EXERCISE DESCRIPTION
Look for "boat" in each line of the records, and copy the lines that have it.

(Stored records)
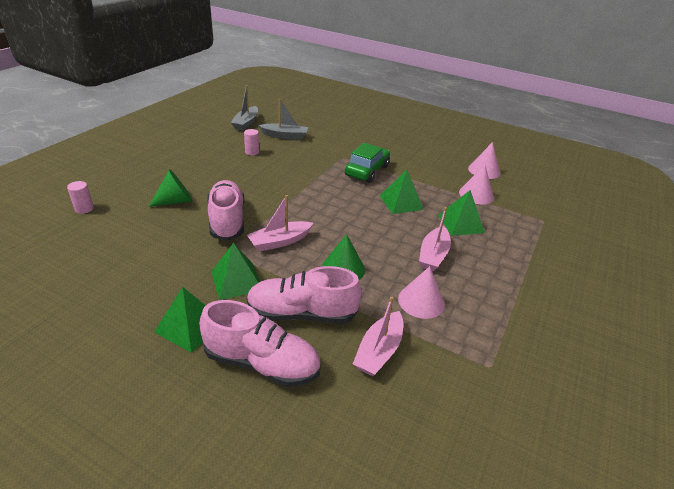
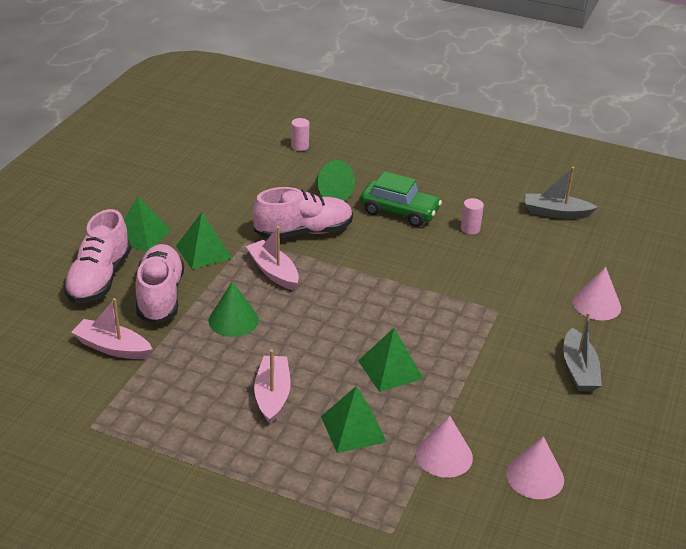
camera: 85 degrees right, 0 degrees up
(285, 136) = (536, 251): grey boat -> grey boat (579, 370)
(367, 171) = (467, 335): green car -> green car (399, 212)
(421, 301) = (185, 380): pink cone -> pink cone (596, 304)
(433, 255) = (272, 395): pink boat -> pink boat turned 75 degrees clockwise

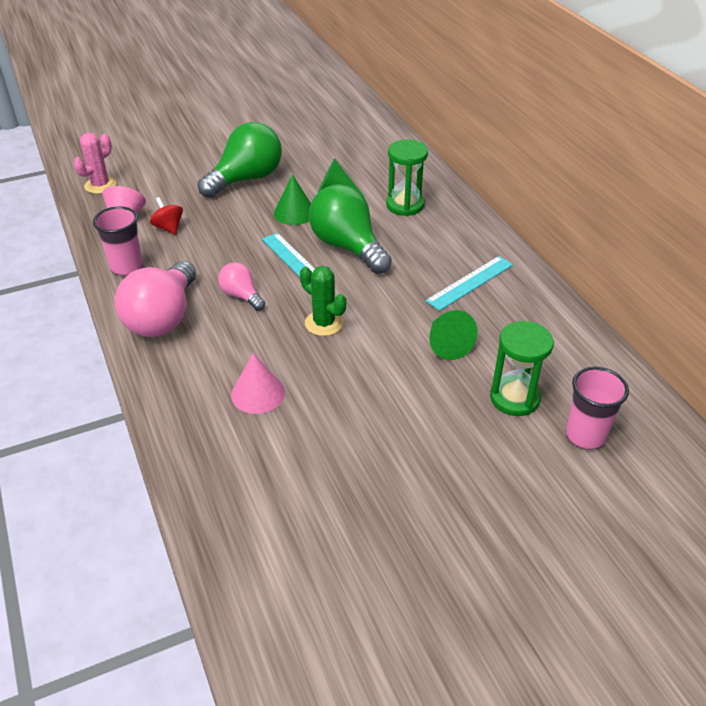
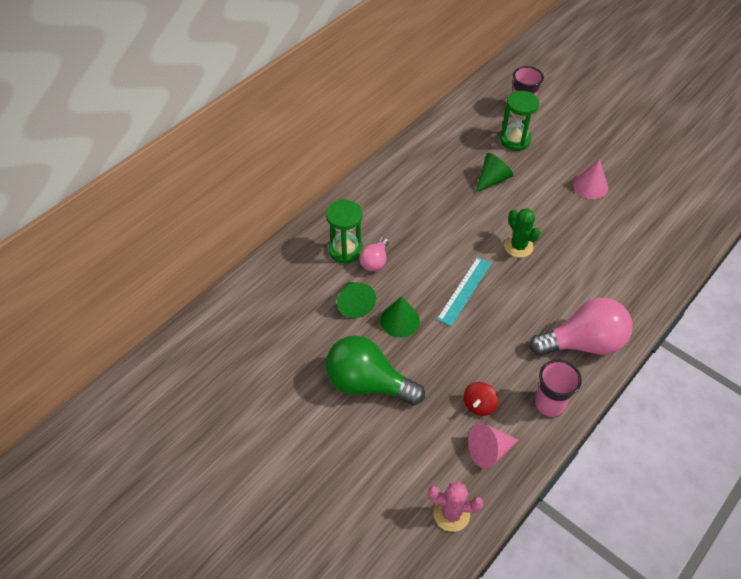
camera: 115 degrees left, 10 degrees up
(241, 296) = (525, 306): pink light bulb -> pink light bulb (375, 261)
(258, 393) = (604, 253): pink cone -> pink cone (590, 186)
(324, 323) = (518, 246): green cactus -> green cactus turned 45 degrees counterclockwise
(347, 247) = (424, 266): green light bulb -> none
(470, 283) = (422, 185): turquoise ruler -> none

RESPONSE
(285, 136) = (536, 251): grey boat -> grey boat (579, 370)
(433, 255) = (272, 395): pink boat -> pink boat turned 75 degrees clockwise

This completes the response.